▶ [SOURCE INFORMATION]
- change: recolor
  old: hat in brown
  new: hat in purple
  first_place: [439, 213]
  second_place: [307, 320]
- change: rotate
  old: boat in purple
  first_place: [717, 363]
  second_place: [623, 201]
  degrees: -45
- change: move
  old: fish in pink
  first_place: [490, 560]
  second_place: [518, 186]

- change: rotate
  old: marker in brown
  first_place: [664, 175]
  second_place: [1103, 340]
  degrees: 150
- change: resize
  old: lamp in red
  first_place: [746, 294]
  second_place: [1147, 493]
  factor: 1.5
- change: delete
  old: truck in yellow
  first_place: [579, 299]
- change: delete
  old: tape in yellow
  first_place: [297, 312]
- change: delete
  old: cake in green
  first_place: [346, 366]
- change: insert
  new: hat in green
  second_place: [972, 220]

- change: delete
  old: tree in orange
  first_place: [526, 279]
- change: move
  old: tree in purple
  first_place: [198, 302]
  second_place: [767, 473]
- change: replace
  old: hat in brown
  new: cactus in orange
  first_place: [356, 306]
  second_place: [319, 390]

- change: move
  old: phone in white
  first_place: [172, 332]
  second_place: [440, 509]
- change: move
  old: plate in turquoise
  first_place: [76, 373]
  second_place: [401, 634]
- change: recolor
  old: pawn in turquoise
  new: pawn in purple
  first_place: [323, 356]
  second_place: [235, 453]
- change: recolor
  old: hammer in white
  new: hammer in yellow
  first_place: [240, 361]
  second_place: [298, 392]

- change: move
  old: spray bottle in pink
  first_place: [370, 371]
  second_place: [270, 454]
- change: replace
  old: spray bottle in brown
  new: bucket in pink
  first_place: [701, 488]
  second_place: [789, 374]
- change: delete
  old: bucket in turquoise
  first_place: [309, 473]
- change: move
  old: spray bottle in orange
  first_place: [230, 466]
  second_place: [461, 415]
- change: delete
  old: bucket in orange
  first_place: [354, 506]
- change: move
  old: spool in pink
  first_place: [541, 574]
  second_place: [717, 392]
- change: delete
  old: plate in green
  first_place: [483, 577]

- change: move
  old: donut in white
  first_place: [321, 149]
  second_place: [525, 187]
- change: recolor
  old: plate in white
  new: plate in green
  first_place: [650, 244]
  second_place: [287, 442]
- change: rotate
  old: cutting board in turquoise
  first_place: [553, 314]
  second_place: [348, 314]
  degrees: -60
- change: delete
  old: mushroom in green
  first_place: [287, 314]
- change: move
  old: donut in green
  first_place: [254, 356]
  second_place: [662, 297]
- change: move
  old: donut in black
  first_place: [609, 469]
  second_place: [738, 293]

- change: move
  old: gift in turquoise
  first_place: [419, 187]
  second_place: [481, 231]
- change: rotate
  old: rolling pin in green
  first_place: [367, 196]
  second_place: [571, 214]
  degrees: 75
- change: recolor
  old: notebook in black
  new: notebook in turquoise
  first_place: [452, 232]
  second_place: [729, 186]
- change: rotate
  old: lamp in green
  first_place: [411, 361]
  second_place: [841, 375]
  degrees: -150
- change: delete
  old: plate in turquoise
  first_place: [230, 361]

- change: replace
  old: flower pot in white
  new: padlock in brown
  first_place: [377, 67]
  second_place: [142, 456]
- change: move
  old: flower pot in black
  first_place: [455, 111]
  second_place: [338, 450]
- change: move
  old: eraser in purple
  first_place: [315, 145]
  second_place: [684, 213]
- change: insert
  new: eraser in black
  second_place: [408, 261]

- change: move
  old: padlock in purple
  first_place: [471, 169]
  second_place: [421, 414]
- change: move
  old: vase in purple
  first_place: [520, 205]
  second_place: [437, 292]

▶ [WHAT THIS TASK INVOLVES] Within the material above, copy exactly the lines from the line that holds "first_place: [367, 196]" up to and including the line that holds "degrees: -150".

▶ [TASK RESULT]
  first_place: [367, 196]
  second_place: [571, 214]
  degrees: 75
- change: recolor
  old: notebook in black
  new: notebook in turquoise
  first_place: [452, 232]
  second_place: [729, 186]
- change: rotate
  old: lamp in green
  first_place: [411, 361]
  second_place: [841, 375]
  degrees: -150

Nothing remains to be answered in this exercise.